Only one stretch of the data below should be repeated: the lines from the line containing "théière [bleu] <573,181,707,254>" through the line containing "<353,531,396,577> = <457,416,553,508> x1.86", inclusive, exactly as they are.

[Provided records Boundary: Start]

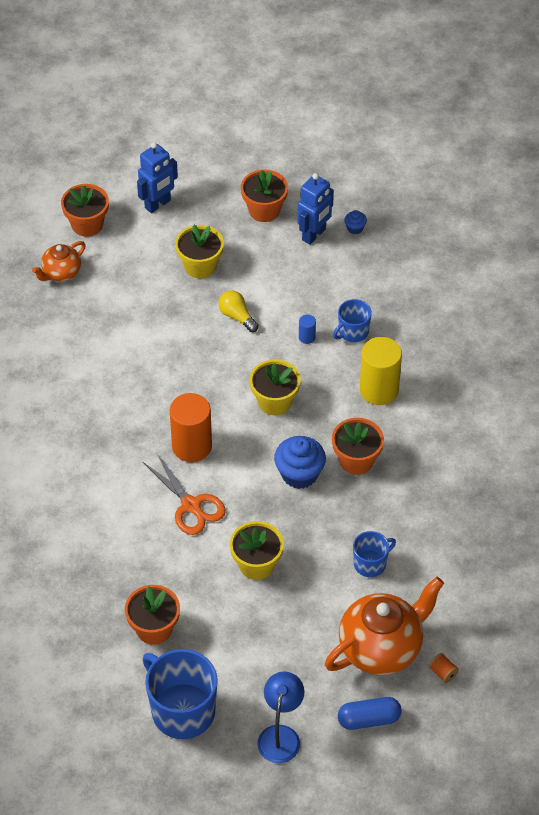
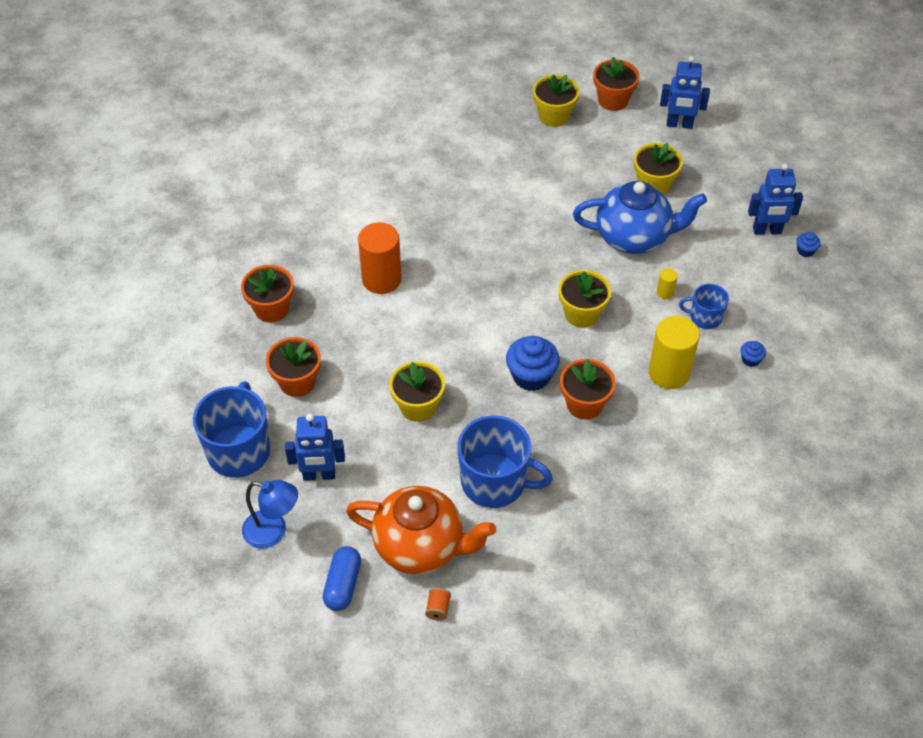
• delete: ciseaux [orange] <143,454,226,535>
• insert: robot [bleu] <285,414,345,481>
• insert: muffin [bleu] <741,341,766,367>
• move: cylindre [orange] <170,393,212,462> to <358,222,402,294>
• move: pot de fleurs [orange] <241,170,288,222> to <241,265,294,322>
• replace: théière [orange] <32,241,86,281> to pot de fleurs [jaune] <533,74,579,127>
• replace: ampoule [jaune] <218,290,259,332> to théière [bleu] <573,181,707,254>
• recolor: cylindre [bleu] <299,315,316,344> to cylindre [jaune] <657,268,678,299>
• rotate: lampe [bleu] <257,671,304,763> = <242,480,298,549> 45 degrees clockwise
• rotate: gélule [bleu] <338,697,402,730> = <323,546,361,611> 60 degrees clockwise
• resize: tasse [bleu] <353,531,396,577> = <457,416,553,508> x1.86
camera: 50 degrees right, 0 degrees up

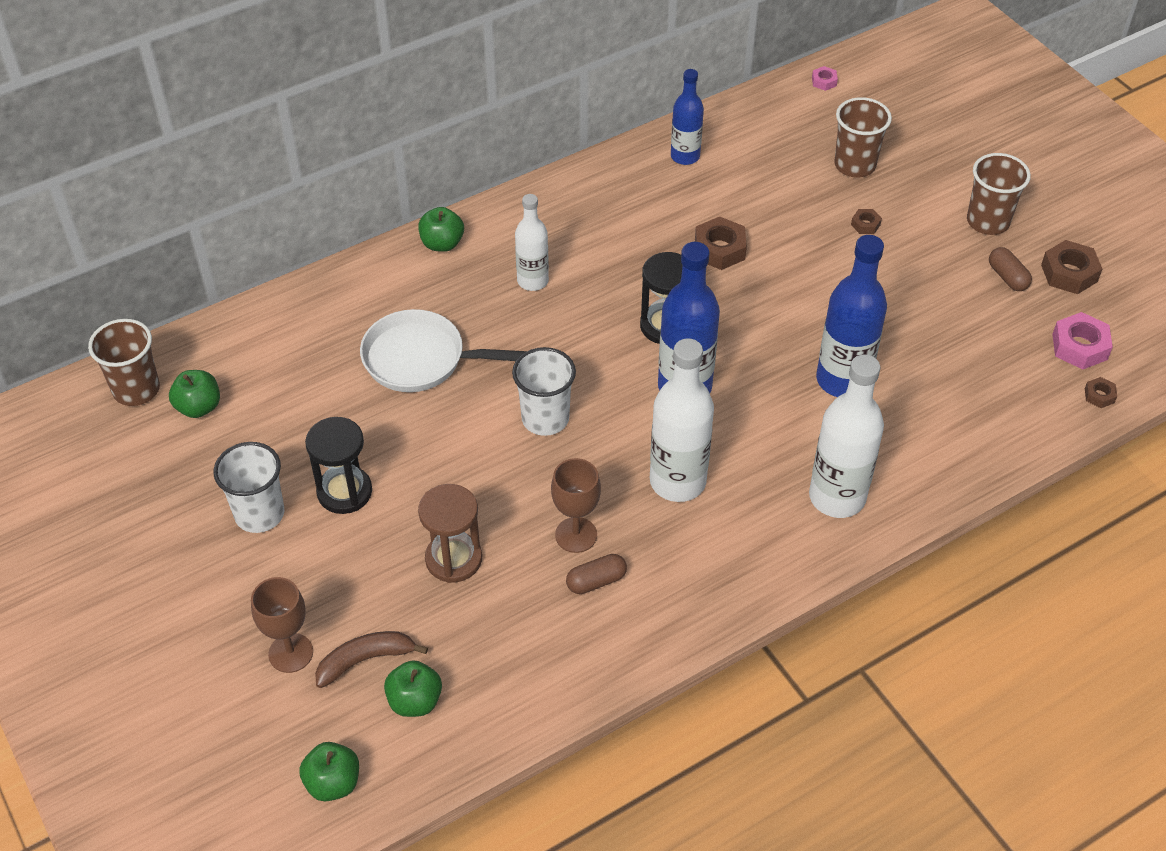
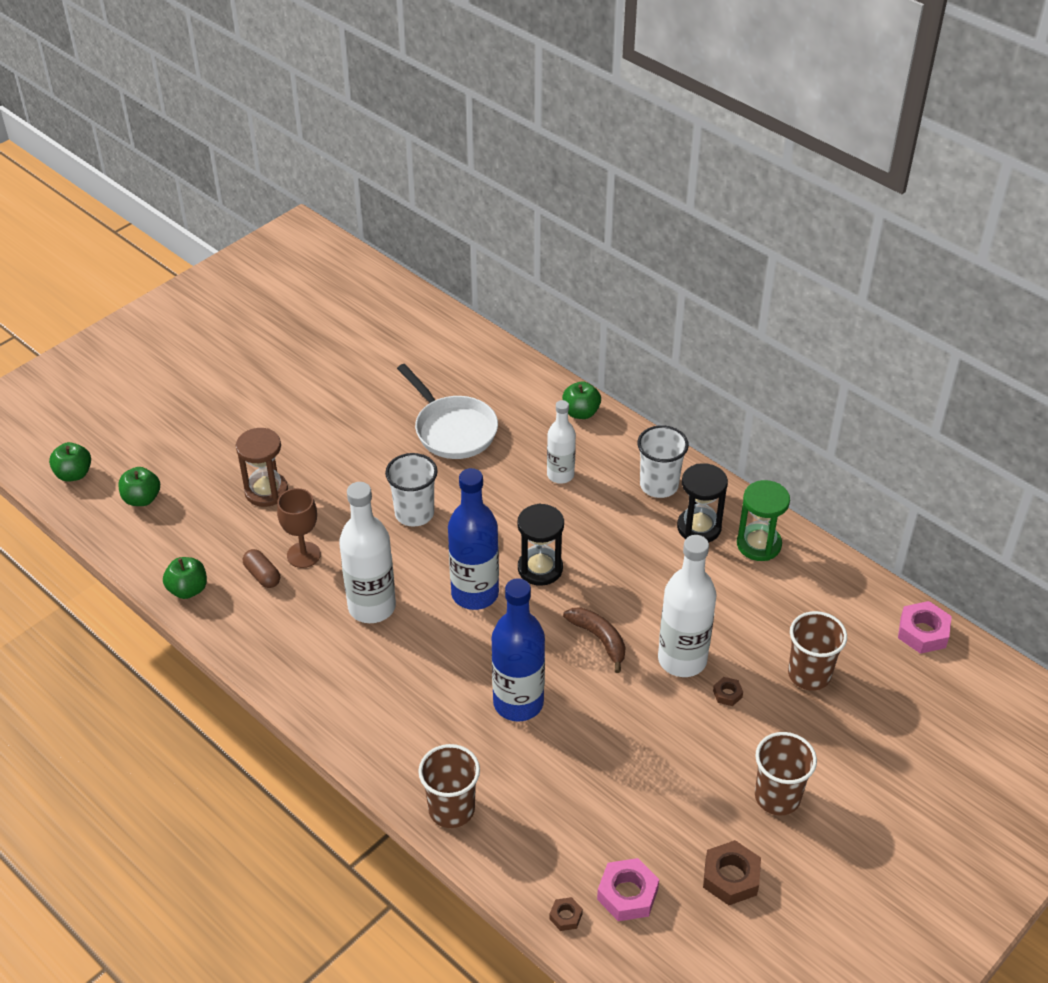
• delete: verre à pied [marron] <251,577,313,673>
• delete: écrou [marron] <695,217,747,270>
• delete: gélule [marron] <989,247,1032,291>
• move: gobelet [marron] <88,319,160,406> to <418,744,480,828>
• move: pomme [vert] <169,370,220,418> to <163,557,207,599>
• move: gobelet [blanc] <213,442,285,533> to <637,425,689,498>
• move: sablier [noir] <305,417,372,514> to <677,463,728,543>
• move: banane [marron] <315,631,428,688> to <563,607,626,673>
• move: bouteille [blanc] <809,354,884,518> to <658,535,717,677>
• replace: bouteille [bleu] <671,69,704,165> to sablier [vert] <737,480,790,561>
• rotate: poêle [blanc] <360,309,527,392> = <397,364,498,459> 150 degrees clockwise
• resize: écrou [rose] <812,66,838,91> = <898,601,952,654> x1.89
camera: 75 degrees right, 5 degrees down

[Provided records Boundary: End]

▶ **Your response**:
• replace: ampoule [jaune] <218,290,259,332> to théière [bleu] <573,181,707,254>
• recolor: cylindre [bleu] <299,315,316,344> to cylindre [jaune] <657,268,678,299>
• rotate: lampe [bleu] <257,671,304,763> = <242,480,298,549> 45 degrees clockwise
• rotate: gélule [bleu] <338,697,402,730> = <323,546,361,611> 60 degrees clockwise
• resize: tasse [bleu] <353,531,396,577> = <457,416,553,508> x1.86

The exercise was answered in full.